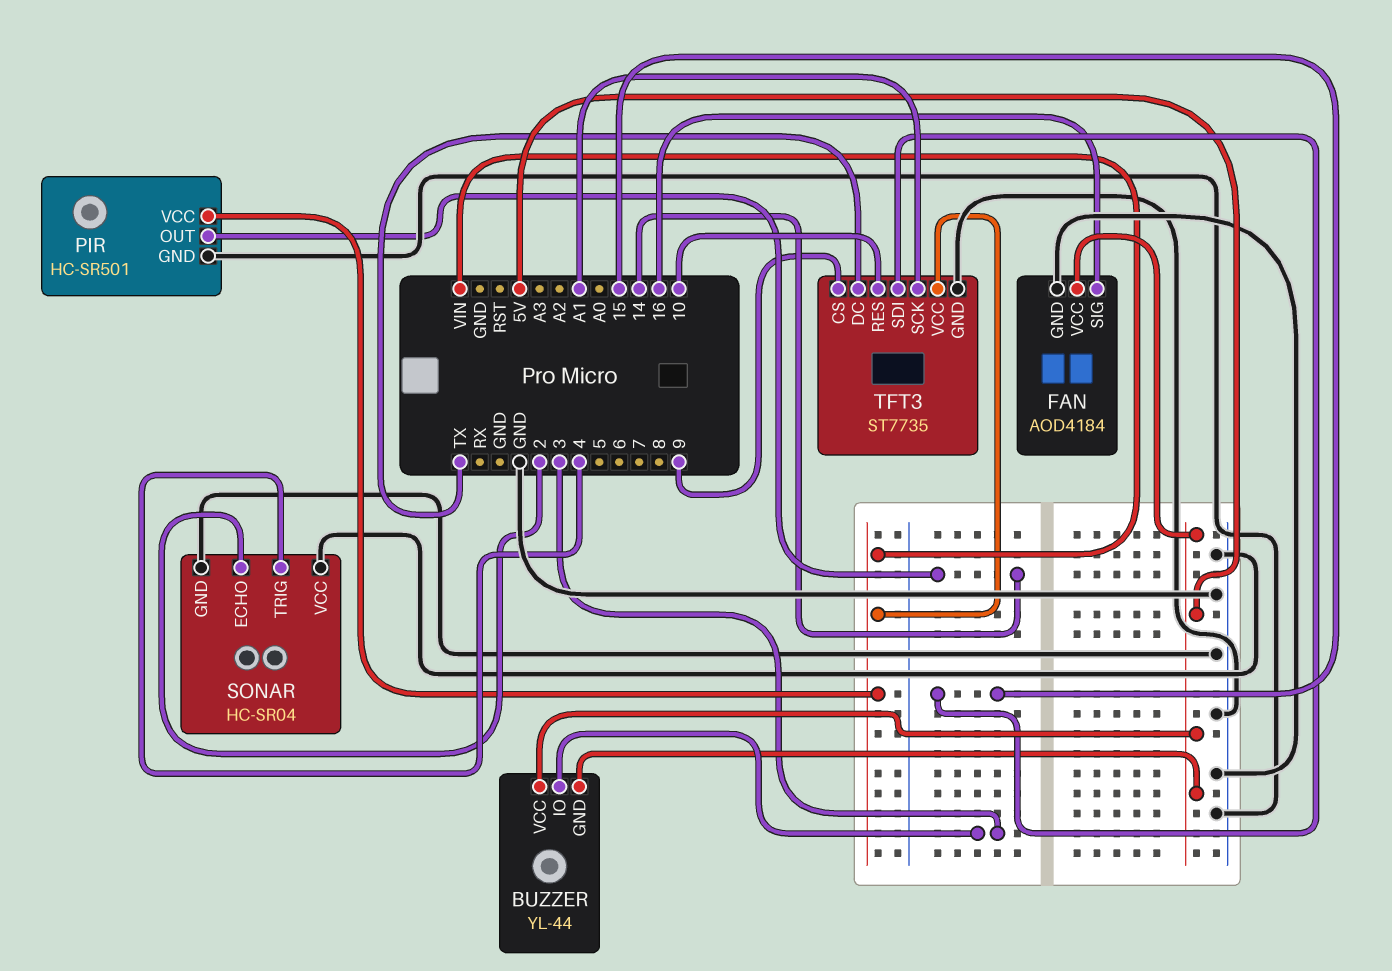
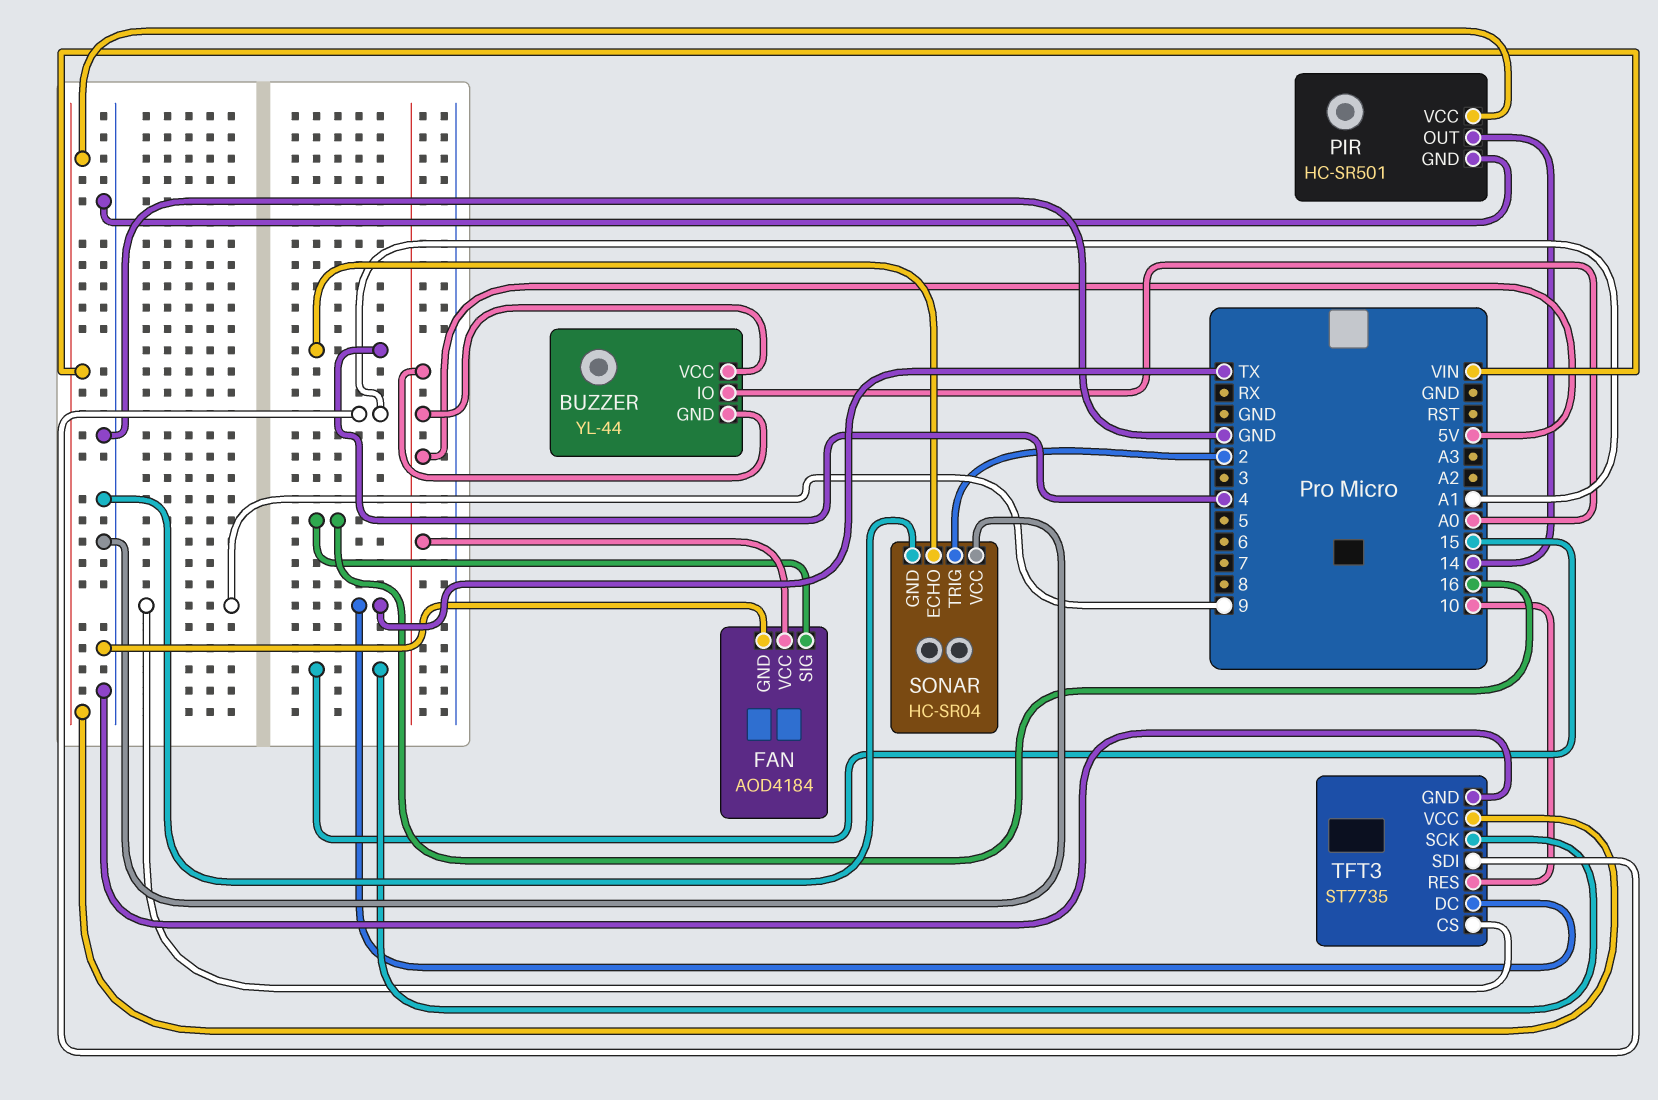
BUZZER pin IO: 3 -> A0
SONAR pin ECHO: 2 -> 4
SONAR pin TRIG: 4 -> 2
TFT3 pin SCK: A1 -> 15
TFT3 pin SDI: 15 -> A1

━━━

## [EXERCISE AIM]
Every entry above is to be printed again exactly, pictures omitted.

## [EXERCISE OUTPUT]
BUZZER pin IO: 3 -> A0
SONAR pin ECHO: 2 -> 4
SONAR pin TRIG: 4 -> 2
TFT3 pin SCK: A1 -> 15
TFT3 pin SDI: 15 -> A1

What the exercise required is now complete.